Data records
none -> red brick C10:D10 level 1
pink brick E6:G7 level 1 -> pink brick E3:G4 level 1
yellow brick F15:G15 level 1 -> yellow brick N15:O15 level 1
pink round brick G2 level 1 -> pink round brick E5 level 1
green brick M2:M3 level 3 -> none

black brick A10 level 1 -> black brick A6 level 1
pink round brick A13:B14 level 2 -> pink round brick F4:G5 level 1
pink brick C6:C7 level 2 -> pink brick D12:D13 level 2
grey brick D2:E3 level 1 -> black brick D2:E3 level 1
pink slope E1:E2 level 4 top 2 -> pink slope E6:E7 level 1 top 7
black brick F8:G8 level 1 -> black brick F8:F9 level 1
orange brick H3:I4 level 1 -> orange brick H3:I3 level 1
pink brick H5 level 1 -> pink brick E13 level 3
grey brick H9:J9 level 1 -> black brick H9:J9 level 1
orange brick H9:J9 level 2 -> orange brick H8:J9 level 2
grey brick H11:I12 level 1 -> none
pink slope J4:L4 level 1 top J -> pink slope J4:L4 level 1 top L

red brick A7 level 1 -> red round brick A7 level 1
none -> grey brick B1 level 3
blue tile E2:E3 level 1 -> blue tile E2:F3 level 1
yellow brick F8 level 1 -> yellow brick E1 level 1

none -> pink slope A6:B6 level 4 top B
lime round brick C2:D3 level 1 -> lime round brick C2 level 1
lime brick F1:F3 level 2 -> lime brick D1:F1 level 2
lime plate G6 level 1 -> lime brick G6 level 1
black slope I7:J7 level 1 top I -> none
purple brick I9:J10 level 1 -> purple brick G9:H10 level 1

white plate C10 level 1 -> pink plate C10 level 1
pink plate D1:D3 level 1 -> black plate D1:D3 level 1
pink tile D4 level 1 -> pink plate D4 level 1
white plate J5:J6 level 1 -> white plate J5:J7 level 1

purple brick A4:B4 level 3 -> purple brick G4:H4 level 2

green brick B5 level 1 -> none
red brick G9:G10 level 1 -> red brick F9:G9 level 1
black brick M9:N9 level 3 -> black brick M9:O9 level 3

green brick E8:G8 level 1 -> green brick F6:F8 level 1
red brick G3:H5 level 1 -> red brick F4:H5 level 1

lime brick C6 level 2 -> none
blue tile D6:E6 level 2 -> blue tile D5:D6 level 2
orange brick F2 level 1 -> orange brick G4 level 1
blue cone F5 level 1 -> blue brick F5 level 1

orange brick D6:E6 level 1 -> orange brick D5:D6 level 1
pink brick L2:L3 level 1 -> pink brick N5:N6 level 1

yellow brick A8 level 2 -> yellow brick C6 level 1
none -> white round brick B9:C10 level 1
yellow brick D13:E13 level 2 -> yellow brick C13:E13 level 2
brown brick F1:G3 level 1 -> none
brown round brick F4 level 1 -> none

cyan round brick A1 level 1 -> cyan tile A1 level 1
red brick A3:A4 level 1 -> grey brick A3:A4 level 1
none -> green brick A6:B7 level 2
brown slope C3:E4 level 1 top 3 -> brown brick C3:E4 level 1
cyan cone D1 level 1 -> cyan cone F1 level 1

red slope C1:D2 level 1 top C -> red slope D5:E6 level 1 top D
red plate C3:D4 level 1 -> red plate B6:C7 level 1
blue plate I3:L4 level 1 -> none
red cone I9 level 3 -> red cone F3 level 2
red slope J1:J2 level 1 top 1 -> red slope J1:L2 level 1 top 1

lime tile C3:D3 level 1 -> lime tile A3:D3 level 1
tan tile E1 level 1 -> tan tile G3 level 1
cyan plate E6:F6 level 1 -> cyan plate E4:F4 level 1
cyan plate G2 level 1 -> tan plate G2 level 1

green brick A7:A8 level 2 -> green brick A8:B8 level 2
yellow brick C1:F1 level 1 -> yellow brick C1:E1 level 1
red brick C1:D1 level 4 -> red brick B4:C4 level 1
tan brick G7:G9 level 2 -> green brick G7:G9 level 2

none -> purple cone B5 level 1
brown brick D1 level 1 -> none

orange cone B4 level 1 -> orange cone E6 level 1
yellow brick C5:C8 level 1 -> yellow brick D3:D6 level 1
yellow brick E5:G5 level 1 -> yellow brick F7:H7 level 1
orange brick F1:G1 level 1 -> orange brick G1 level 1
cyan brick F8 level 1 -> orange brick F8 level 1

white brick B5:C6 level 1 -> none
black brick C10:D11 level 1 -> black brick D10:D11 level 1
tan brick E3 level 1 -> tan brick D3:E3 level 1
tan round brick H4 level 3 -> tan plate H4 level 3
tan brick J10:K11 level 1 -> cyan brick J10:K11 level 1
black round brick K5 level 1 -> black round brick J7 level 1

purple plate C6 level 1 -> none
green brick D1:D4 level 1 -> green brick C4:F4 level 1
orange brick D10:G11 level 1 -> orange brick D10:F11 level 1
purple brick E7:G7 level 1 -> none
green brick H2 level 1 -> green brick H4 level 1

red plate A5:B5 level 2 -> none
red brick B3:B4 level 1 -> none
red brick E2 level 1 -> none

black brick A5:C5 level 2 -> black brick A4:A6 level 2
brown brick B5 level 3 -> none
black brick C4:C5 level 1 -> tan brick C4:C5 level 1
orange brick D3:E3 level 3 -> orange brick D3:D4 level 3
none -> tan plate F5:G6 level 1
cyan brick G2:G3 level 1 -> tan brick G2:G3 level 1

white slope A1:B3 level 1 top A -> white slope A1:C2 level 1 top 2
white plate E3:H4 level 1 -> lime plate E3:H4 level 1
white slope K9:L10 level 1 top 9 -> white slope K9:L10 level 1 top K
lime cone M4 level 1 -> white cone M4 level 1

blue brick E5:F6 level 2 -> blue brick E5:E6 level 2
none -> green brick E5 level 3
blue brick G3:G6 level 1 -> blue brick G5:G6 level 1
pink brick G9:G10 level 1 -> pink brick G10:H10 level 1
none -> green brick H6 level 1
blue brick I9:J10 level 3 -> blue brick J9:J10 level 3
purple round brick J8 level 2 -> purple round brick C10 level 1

Problem requirements:
Say how many lines in the records include the string "grey", giving the figure by itself.

Answer section:
5